START Stored data
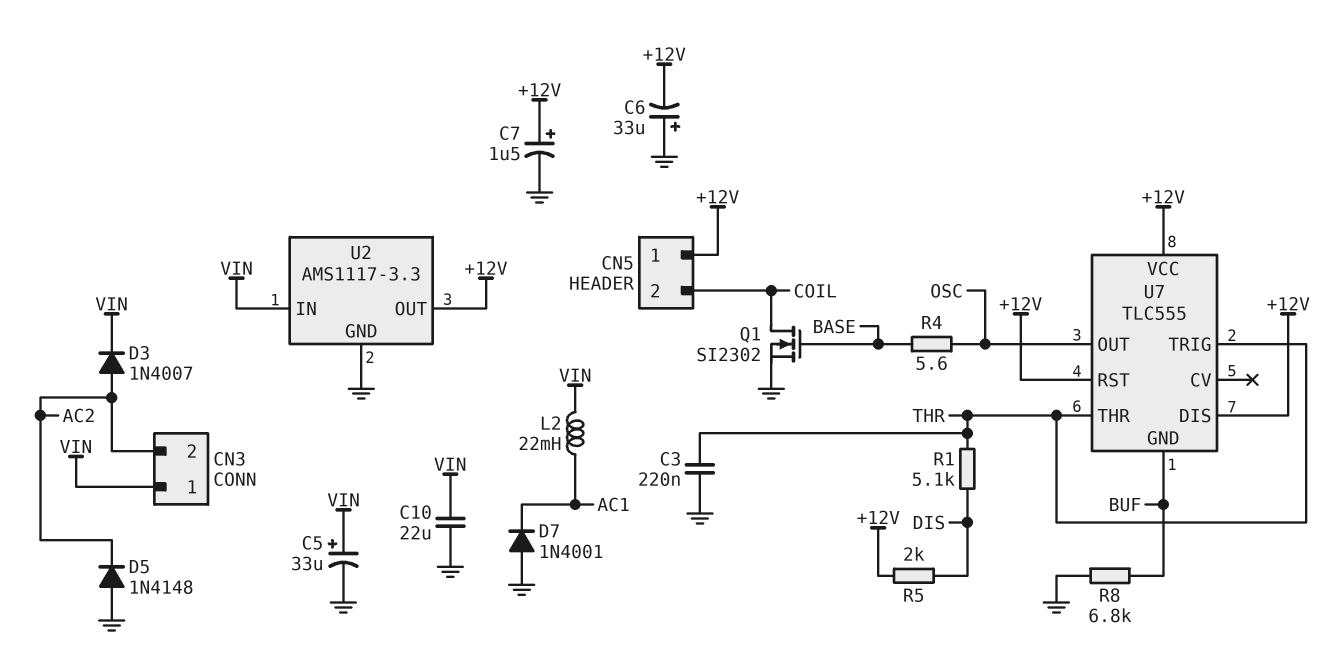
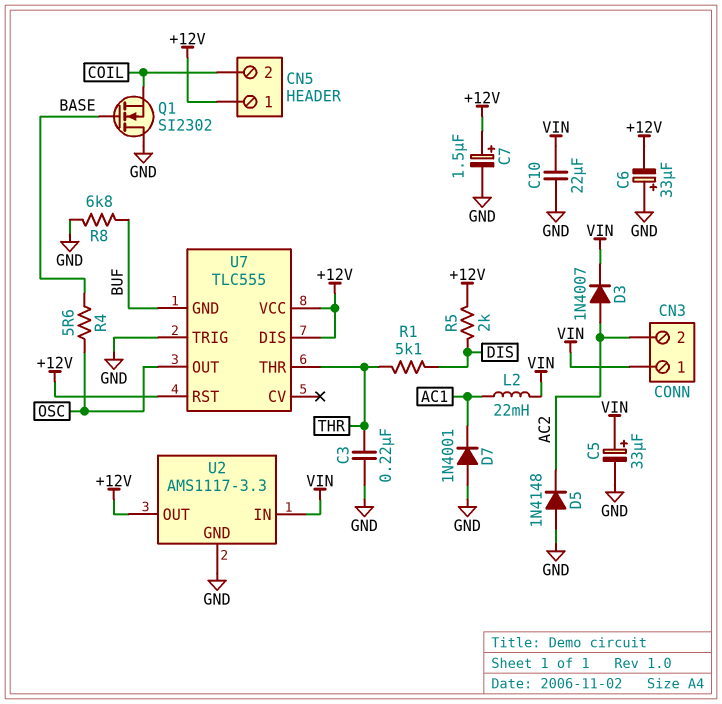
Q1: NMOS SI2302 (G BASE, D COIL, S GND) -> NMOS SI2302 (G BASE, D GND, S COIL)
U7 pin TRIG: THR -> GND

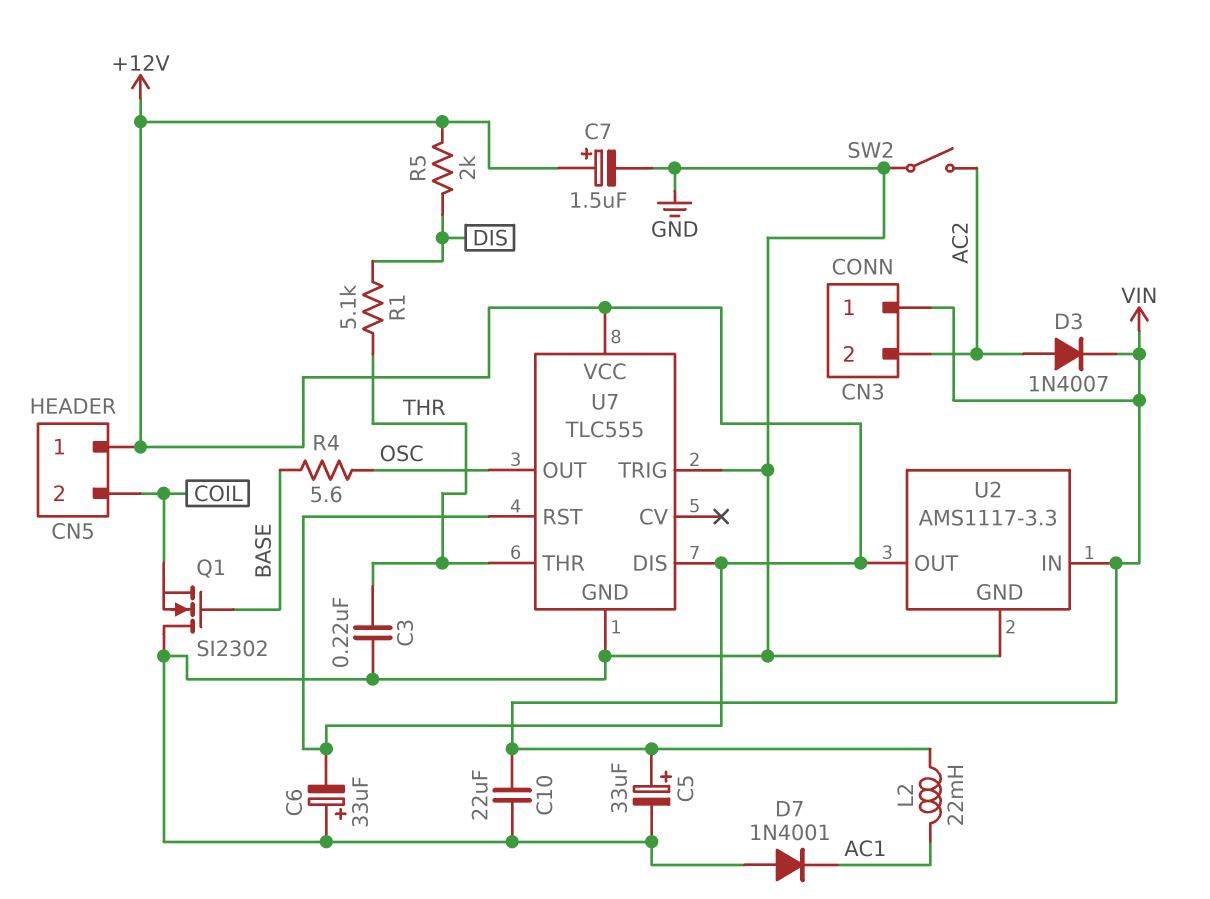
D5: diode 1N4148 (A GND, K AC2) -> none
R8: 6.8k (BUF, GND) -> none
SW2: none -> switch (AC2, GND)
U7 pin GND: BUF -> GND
END Stored data
For this exercise, set down exactly the lines that run from the line holding "U7 pin TRIG: THR -> GND" to the last line of the records above; include both end lines and omit pictures.

U7 pin TRIG: THR -> GND

D5: diode 1N4148 (A GND, K AC2) -> none
R8: 6.8k (BUF, GND) -> none
SW2: none -> switch (AC2, GND)
U7 pin GND: BUF -> GND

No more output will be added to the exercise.